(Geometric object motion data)
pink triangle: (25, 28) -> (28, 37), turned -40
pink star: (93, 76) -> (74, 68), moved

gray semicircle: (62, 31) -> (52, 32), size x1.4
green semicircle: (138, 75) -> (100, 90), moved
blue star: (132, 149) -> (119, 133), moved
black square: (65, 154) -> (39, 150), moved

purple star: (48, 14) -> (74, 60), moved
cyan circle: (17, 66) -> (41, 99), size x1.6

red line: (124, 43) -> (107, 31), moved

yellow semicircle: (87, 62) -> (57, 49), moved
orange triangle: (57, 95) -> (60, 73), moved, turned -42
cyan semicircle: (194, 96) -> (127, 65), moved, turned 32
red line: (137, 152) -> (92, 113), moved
* * *
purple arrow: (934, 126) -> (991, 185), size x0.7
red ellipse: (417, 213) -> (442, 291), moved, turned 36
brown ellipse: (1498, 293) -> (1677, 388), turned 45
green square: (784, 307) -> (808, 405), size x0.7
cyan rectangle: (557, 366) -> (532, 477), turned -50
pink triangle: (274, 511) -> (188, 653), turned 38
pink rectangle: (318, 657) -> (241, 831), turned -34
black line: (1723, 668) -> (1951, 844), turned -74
--
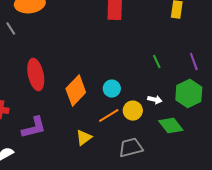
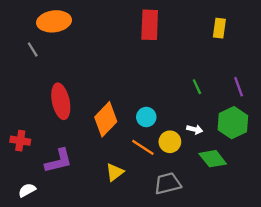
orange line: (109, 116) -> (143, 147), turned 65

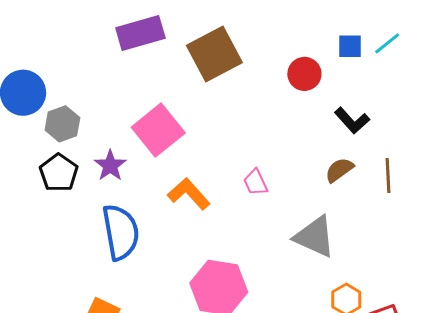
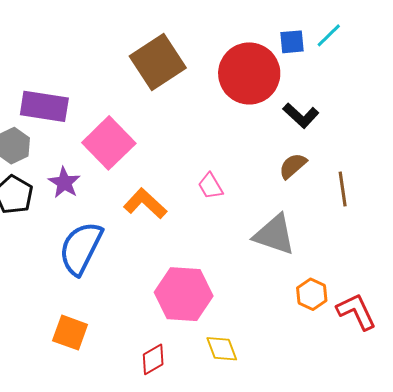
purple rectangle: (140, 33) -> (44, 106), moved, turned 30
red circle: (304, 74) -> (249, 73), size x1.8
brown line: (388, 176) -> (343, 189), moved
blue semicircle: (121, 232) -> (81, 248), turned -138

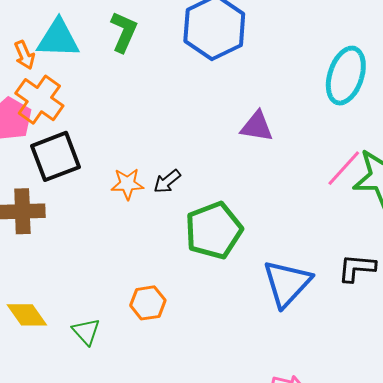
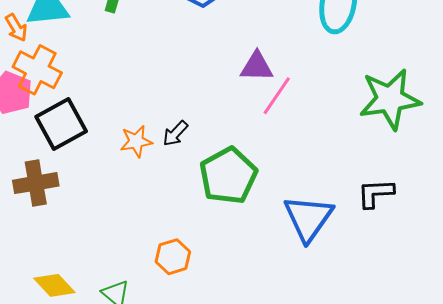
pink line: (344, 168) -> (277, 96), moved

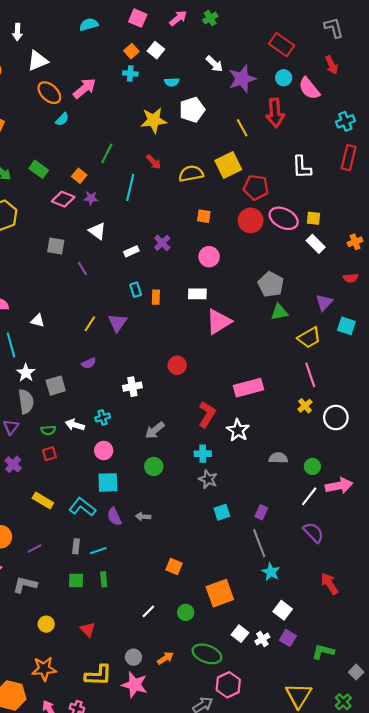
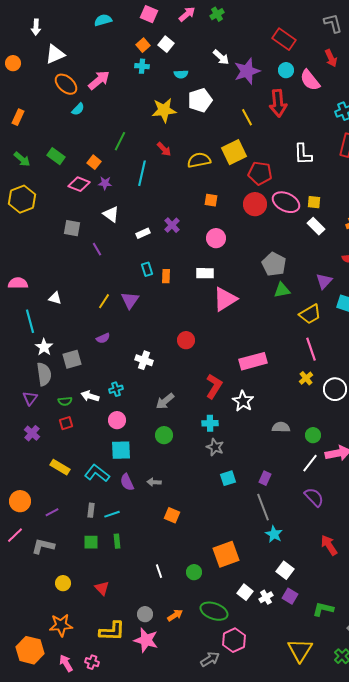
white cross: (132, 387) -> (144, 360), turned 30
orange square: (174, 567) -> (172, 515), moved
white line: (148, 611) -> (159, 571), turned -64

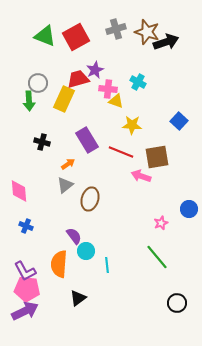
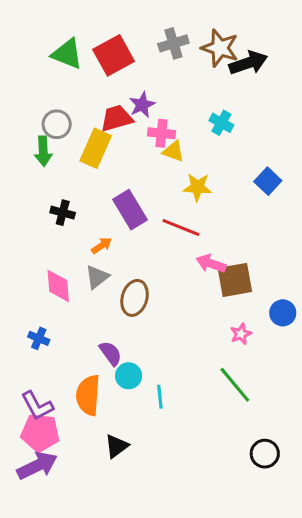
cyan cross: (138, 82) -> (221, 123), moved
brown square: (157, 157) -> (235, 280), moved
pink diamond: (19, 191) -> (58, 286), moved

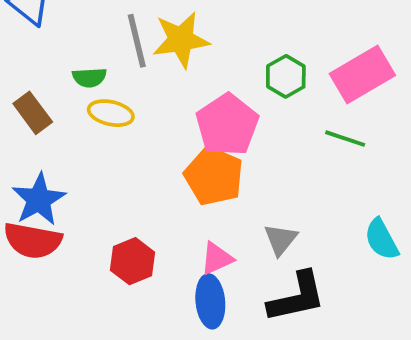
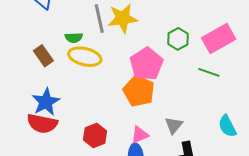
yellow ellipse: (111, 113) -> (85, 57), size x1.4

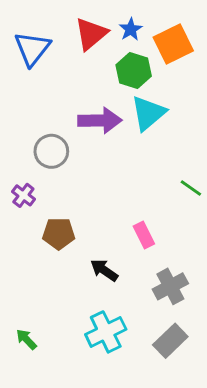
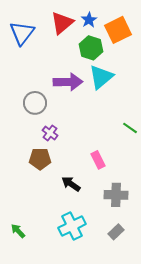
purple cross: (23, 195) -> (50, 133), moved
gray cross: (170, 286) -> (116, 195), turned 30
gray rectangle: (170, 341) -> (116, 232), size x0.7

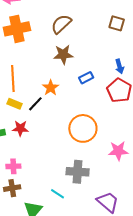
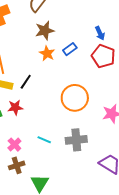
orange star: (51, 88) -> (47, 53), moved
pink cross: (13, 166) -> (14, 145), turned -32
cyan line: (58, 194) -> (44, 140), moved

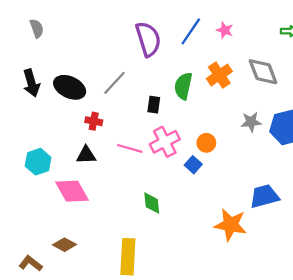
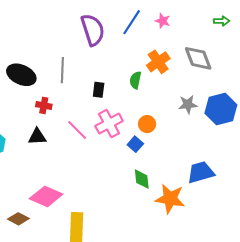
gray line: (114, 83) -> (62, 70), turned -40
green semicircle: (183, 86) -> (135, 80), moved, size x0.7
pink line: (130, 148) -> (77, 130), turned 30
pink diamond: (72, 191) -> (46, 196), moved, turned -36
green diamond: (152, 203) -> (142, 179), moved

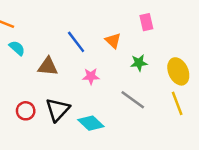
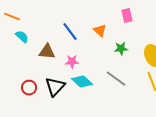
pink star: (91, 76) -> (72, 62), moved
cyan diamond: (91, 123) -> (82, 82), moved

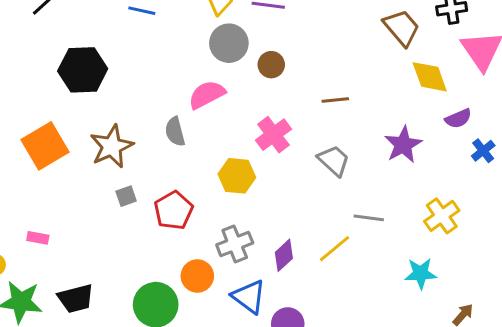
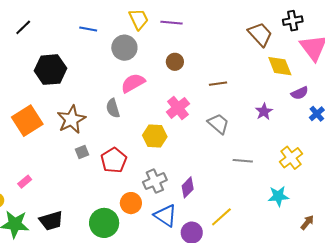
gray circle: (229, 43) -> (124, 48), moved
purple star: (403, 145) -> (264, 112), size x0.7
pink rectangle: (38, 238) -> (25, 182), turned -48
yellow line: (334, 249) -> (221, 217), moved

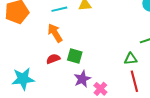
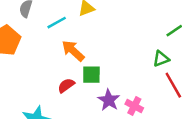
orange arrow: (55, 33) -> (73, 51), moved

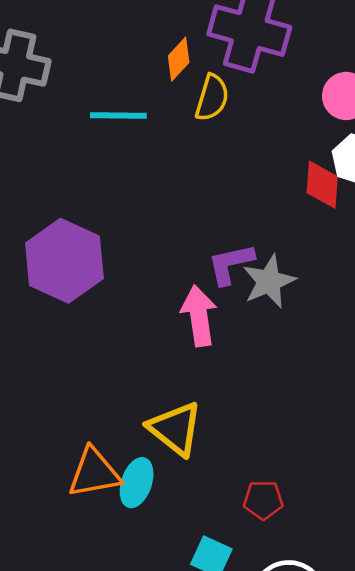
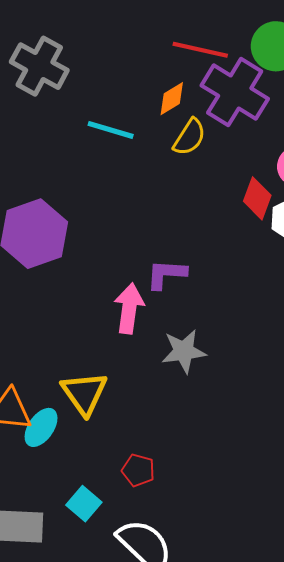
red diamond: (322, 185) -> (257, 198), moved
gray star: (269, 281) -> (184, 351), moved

◆ Directions: Copy out each line of the records that holds the string "blue".

◆ Answer section:
blue star: (132, 149) -> (119, 133), moved
blue semicircle: (121, 232) -> (81, 248), turned -138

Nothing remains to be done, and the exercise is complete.